▶ Data in this exercise
+===+

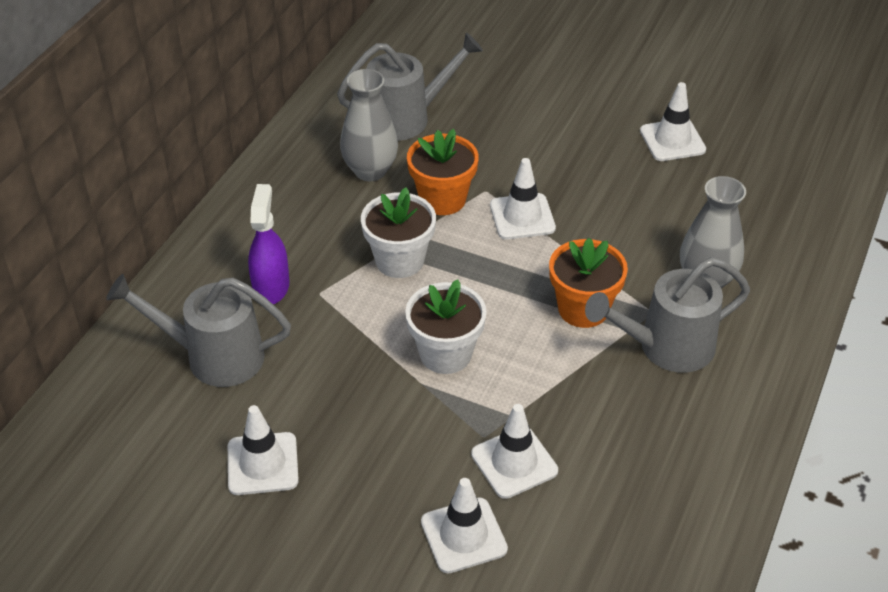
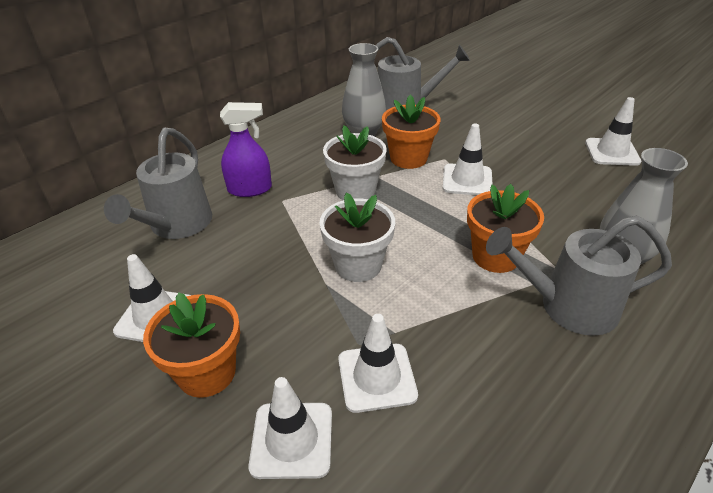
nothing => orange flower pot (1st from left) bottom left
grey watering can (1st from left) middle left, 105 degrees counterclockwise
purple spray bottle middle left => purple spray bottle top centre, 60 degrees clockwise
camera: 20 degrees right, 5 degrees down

+===+

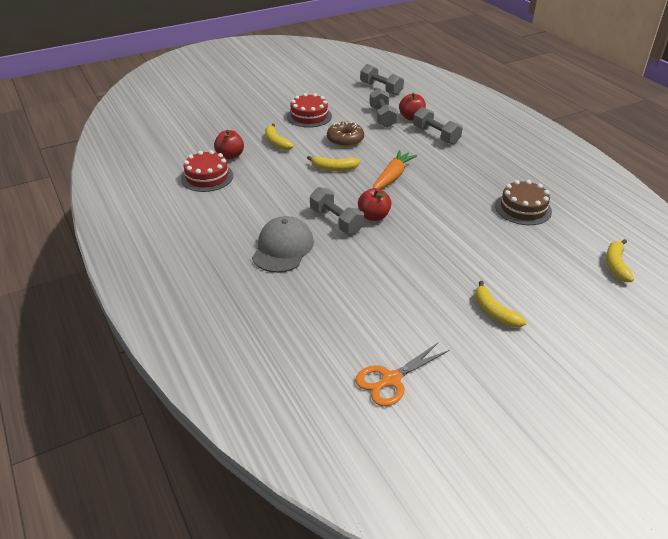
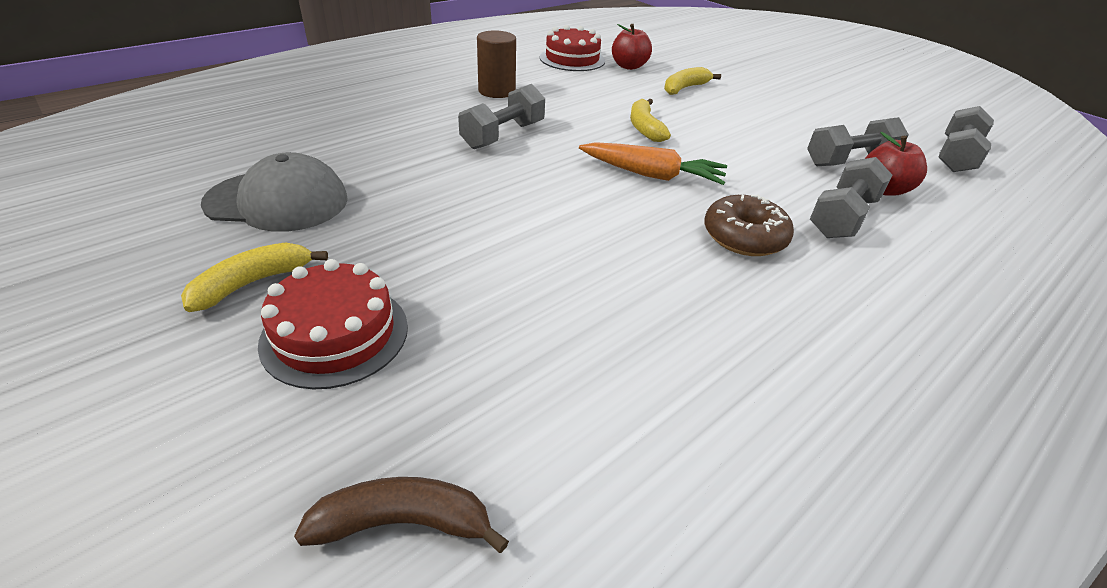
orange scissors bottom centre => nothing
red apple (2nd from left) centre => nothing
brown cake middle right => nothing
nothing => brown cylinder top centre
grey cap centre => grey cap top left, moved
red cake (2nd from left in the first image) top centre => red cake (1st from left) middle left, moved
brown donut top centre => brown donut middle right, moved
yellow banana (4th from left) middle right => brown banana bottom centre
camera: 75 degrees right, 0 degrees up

+===+

Out of the entries above, write out only the lines between the line holding "nothing => orange" and the line holding "camera: 20 degrees right, 5 degrees down", inclusive, each exactly as given.

▶ Response area
nothing => orange flower pot (1st from left) bottom left
grey watering can (1st from left) middle left, 105 degrees counterclockwise
purple spray bottle middle left => purple spray bottle top centre, 60 degrees clockwise
camera: 20 degrees right, 5 degrees down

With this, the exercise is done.